The data:
======
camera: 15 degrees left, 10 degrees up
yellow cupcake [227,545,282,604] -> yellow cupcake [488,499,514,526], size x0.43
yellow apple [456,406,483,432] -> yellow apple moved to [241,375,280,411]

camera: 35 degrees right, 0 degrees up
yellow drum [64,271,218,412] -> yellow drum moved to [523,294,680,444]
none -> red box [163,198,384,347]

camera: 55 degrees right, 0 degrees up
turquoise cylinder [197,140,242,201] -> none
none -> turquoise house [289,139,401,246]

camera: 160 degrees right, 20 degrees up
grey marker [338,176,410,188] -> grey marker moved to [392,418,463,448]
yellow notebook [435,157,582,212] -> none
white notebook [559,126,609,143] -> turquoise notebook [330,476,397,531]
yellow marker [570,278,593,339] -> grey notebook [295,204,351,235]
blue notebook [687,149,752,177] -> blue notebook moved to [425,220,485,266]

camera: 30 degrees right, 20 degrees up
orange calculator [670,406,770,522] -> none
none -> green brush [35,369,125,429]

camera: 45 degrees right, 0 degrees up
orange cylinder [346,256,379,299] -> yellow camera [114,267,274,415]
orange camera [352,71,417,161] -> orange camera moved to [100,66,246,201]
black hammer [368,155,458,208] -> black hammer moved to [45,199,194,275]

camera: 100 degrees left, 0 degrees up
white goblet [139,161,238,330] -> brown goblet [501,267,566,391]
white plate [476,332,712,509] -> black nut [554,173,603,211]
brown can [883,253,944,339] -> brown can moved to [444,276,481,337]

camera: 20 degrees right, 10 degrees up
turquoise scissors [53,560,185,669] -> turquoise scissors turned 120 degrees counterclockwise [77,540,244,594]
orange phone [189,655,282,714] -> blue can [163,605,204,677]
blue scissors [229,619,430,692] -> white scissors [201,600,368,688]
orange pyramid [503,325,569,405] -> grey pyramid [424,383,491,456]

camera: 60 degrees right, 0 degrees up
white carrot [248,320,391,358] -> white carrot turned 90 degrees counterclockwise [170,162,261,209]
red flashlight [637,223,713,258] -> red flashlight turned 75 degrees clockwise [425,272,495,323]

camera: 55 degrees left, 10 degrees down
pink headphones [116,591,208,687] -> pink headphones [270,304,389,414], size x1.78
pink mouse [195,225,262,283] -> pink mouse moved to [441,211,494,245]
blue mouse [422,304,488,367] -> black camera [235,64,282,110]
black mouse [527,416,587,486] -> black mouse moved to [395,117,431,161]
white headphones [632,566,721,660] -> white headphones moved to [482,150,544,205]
======
What the task asks:
Only the lines from the one containing "turquoise scissors [53,560,185,669]" through the end of the listing belong in the response, each reproduced exactly.

Solution to the exercise:
turquoise scissors [53,560,185,669] -> turquoise scissors turned 120 degrees counterclockwise [77,540,244,594]
orange phone [189,655,282,714] -> blue can [163,605,204,677]
blue scissors [229,619,430,692] -> white scissors [201,600,368,688]
orange pyramid [503,325,569,405] -> grey pyramid [424,383,491,456]

camera: 60 degrees right, 0 degrees up
white carrot [248,320,391,358] -> white carrot turned 90 degrees counterclockwise [170,162,261,209]
red flashlight [637,223,713,258] -> red flashlight turned 75 degrees clockwise [425,272,495,323]

camera: 55 degrees left, 10 degrees down
pink headphones [116,591,208,687] -> pink headphones [270,304,389,414], size x1.78
pink mouse [195,225,262,283] -> pink mouse moved to [441,211,494,245]
blue mouse [422,304,488,367] -> black camera [235,64,282,110]
black mouse [527,416,587,486] -> black mouse moved to [395,117,431,161]
white headphones [632,566,721,660] -> white headphones moved to [482,150,544,205]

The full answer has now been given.